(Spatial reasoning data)
....................

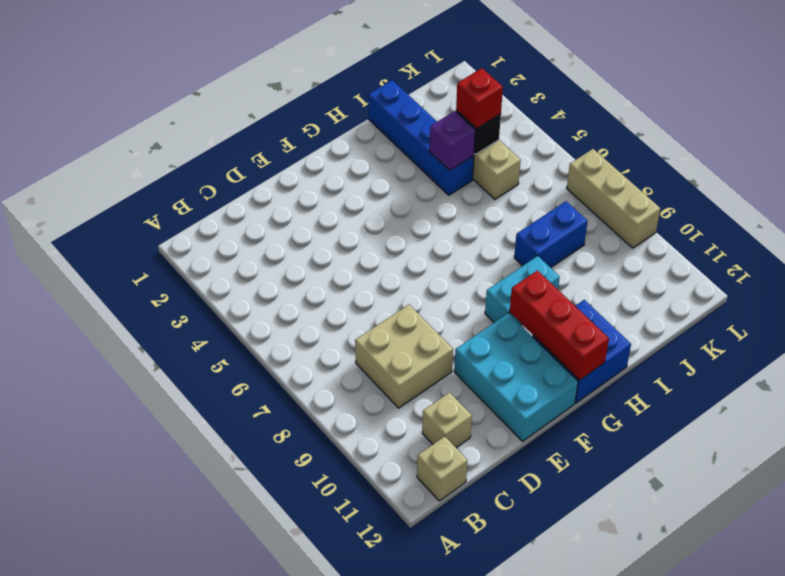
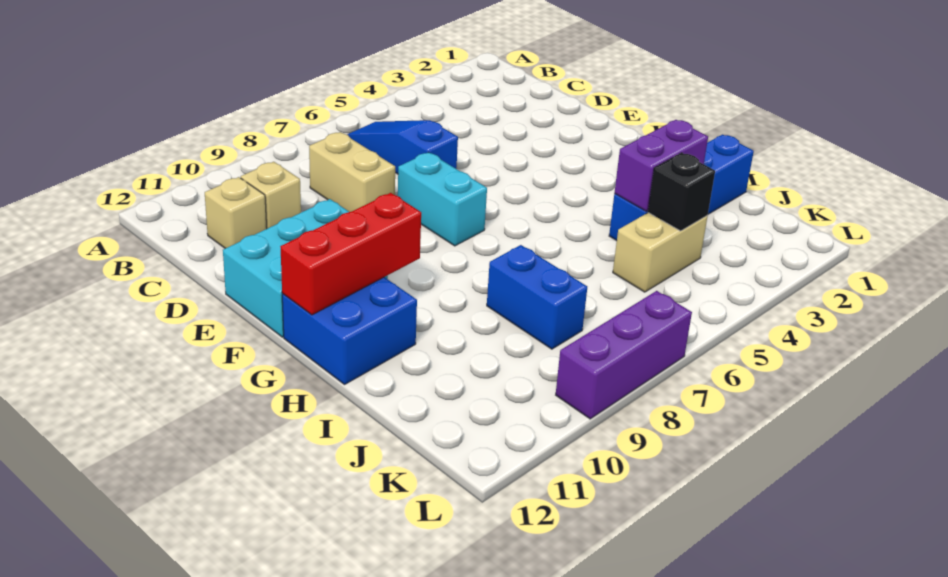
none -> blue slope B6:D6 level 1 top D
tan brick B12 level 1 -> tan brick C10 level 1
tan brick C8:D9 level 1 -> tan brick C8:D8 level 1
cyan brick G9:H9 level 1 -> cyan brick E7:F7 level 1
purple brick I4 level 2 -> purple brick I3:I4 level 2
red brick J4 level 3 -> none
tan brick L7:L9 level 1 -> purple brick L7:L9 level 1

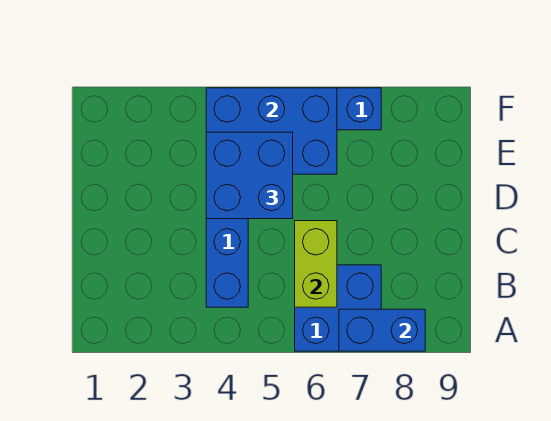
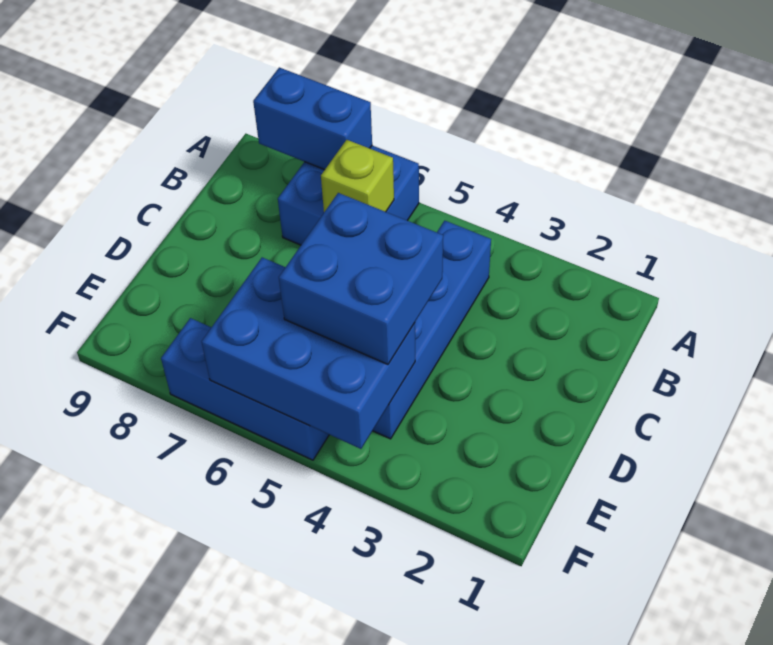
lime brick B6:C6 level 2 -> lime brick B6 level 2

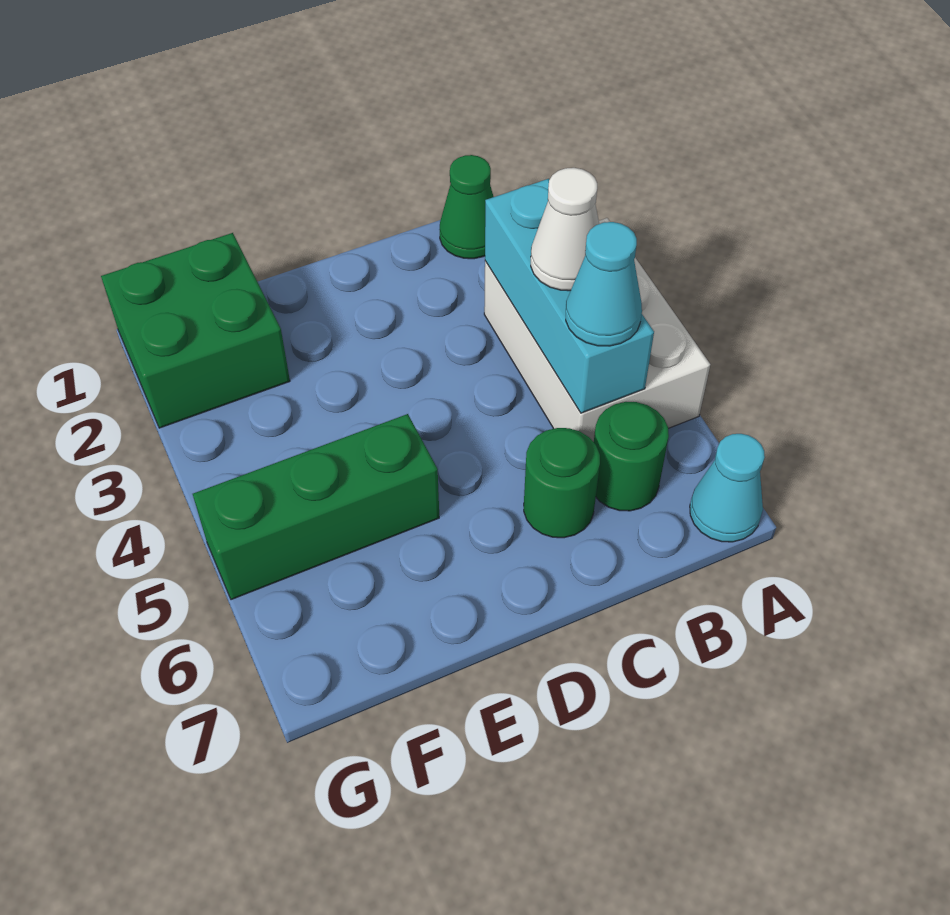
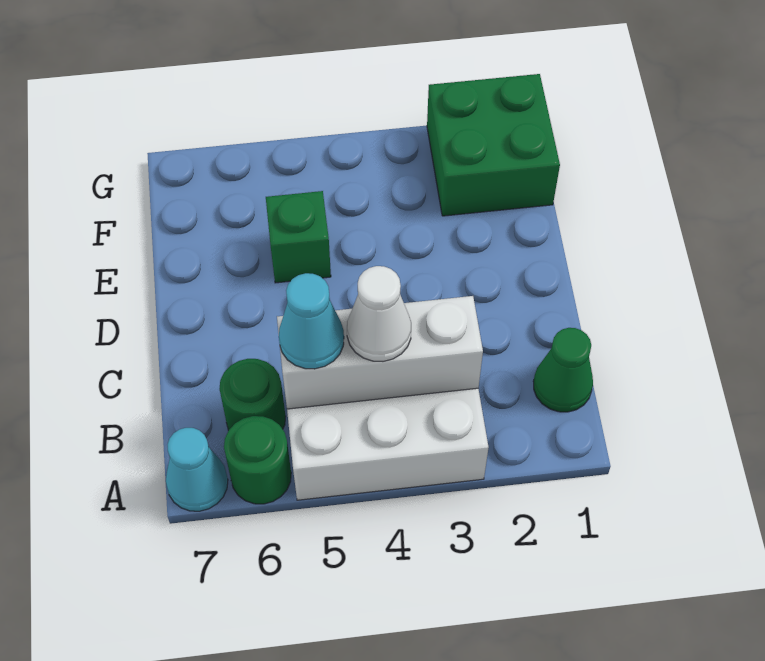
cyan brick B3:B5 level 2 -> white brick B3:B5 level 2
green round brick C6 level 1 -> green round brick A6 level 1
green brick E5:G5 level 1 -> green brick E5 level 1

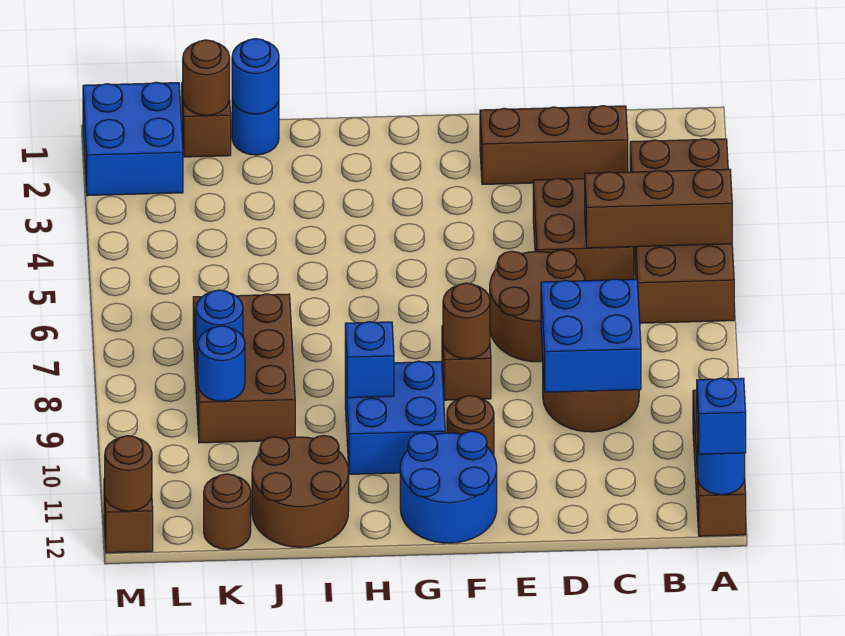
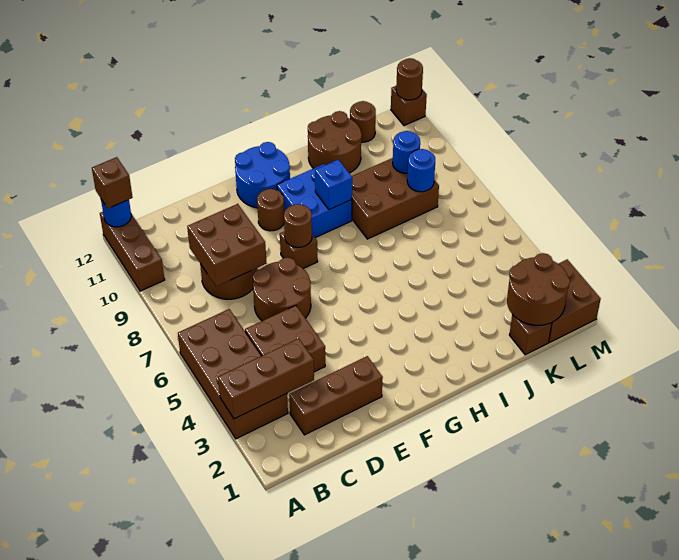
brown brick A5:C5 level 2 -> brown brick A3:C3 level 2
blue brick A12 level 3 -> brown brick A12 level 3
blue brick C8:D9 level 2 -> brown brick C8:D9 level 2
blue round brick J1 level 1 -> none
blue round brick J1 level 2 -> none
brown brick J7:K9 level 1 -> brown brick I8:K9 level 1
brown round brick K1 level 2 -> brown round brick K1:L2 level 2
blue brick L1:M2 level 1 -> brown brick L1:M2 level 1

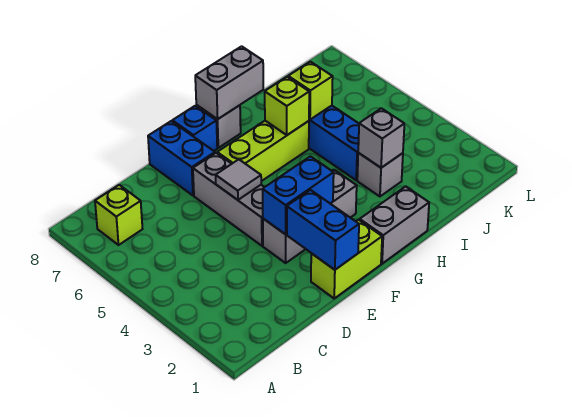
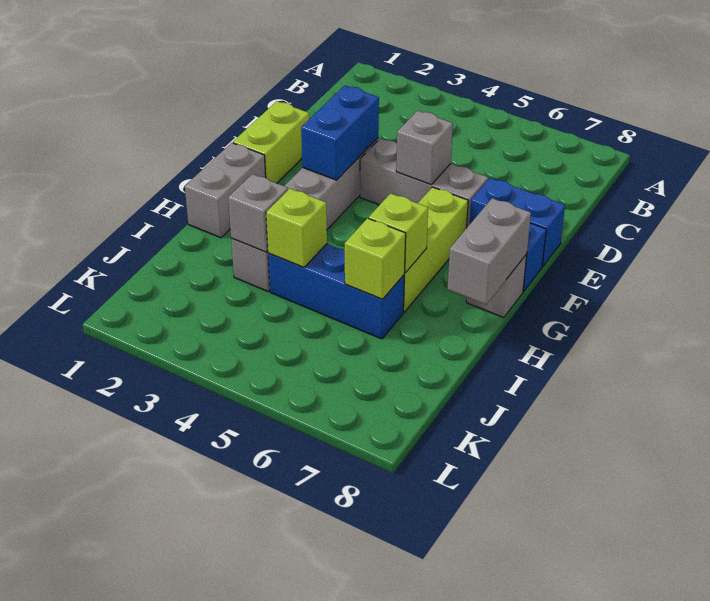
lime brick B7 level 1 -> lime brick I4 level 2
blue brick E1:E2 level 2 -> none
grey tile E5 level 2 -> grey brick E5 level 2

....................

▶ **Assignment**
Copy out the entries exactly as they stand, omitting the images.

▶ **Solution below**
none -> blue slope B6:D6 level 1 top D
tan brick B12 level 1 -> tan brick C10 level 1
tan brick C8:D9 level 1 -> tan brick C8:D8 level 1
cyan brick G9:H9 level 1 -> cyan brick E7:F7 level 1
purple brick I4 level 2 -> purple brick I3:I4 level 2
red brick J4 level 3 -> none
tan brick L7:L9 level 1 -> purple brick L7:L9 level 1

lime brick B6:C6 level 2 -> lime brick B6 level 2

cyan brick B3:B5 level 2 -> white brick B3:B5 level 2
green round brick C6 level 1 -> green round brick A6 level 1
green brick E5:G5 level 1 -> green brick E5 level 1

brown brick A5:C5 level 2 -> brown brick A3:C3 level 2
blue brick A12 level 3 -> brown brick A12 level 3
blue brick C8:D9 level 2 -> brown brick C8:D9 level 2
blue round brick J1 level 1 -> none
blue round brick J1 level 2 -> none
brown brick J7:K9 level 1 -> brown brick I8:K9 level 1
brown round brick K1 level 2 -> brown round brick K1:L2 level 2
blue brick L1:M2 level 1 -> brown brick L1:M2 level 1

lime brick B7 level 1 -> lime brick I4 level 2
blue brick E1:E2 level 2 -> none
grey tile E5 level 2 -> grey brick E5 level 2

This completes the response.